━━ RECORDS FOR THE TASK

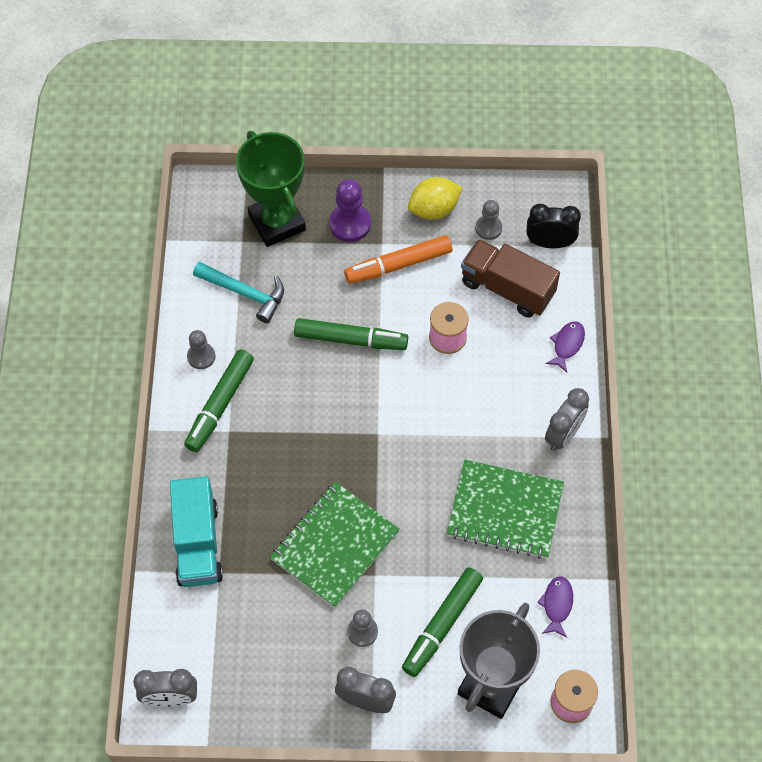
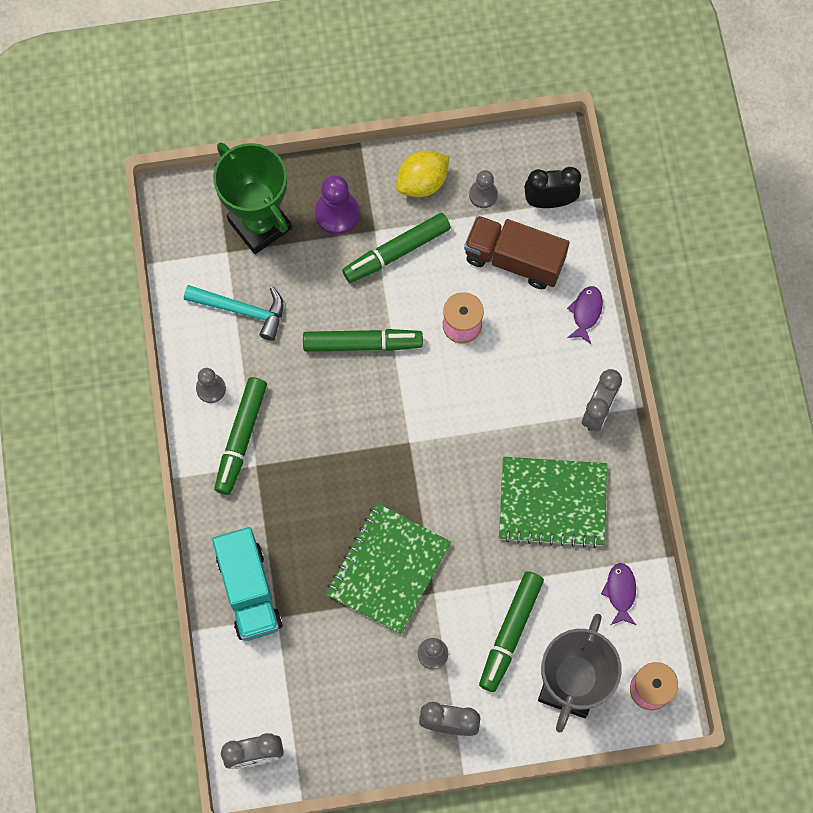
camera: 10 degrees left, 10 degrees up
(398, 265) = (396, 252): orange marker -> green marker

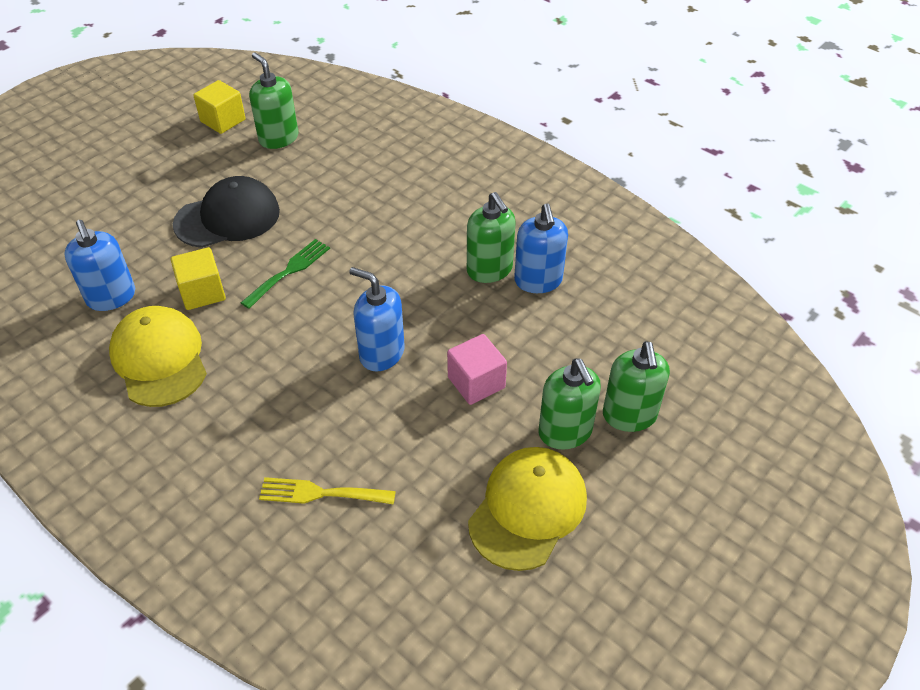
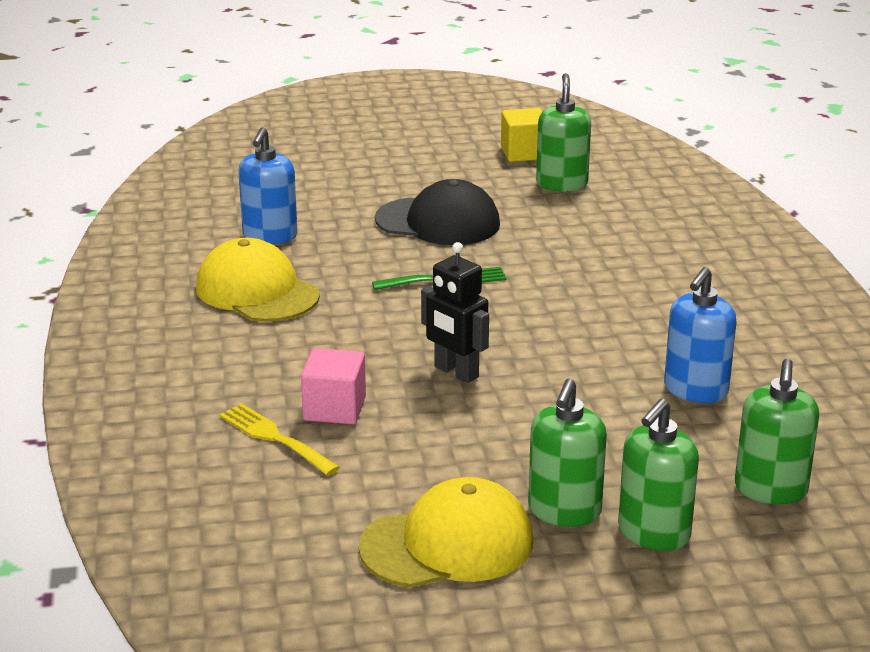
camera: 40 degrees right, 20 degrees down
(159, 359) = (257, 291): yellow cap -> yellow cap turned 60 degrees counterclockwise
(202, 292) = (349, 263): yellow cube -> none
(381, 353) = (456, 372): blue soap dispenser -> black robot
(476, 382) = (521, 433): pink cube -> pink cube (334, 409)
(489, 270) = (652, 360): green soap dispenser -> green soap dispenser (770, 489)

━━━━
━━ RECORDS FOR THE TASK

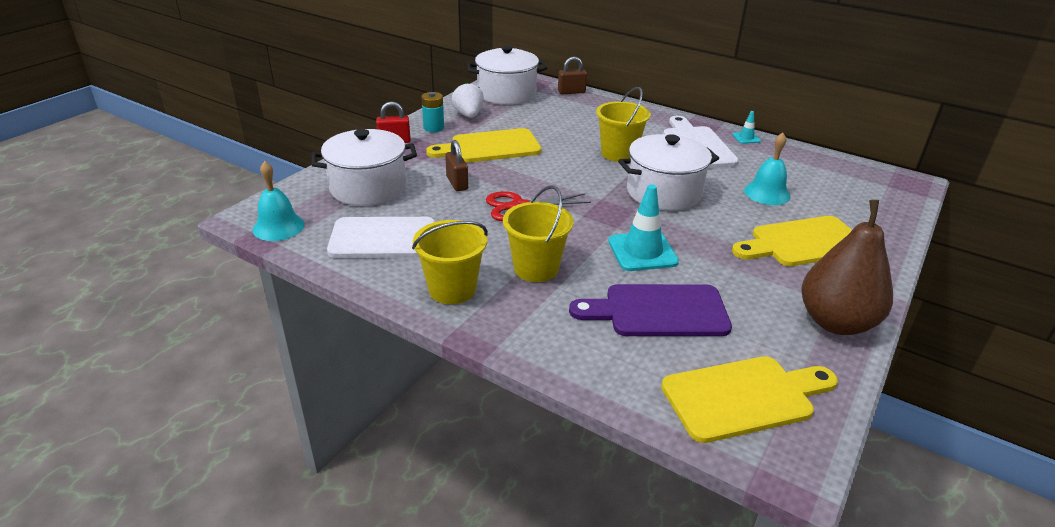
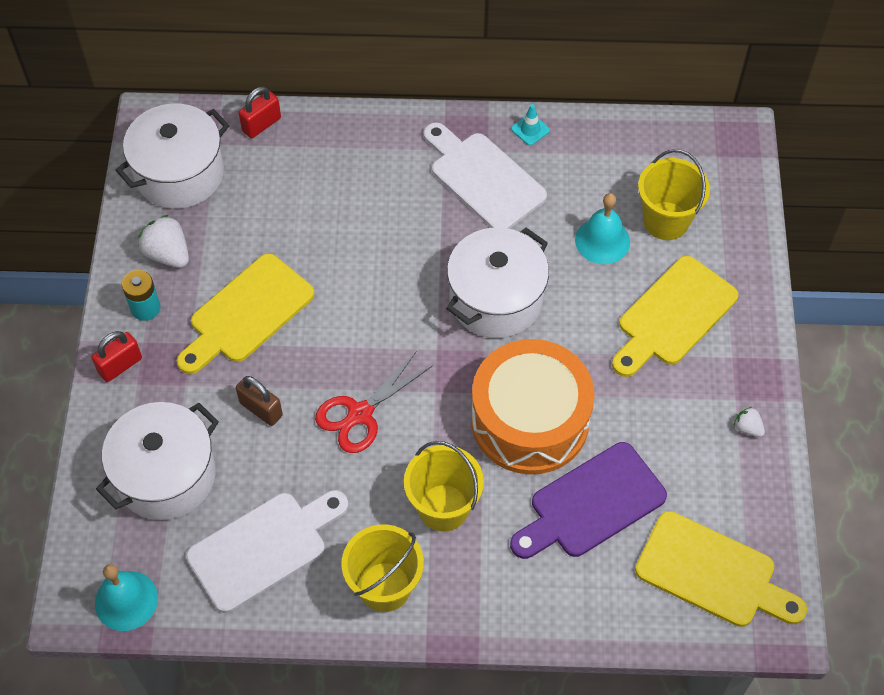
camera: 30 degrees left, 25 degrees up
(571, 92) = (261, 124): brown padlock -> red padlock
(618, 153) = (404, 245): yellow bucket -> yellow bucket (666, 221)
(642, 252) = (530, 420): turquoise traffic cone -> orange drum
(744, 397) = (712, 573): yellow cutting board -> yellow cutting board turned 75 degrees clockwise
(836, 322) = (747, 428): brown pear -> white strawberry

━━━━

-- WORK TO COMPLETE --
Above are the entries. Output exactly the lines beginning with the line that has "(618, 153) = (404, 245): yellow" and ending with the line that has "(836, 322) = (747, 428): brown".

-- SOLUTION FOR THIS EXERCISE --
(618, 153) = (404, 245): yellow bucket -> yellow bucket (666, 221)
(642, 252) = (530, 420): turquoise traffic cone -> orange drum
(744, 397) = (712, 573): yellow cutting board -> yellow cutting board turned 75 degrees clockwise
(836, 322) = (747, 428): brown pear -> white strawberry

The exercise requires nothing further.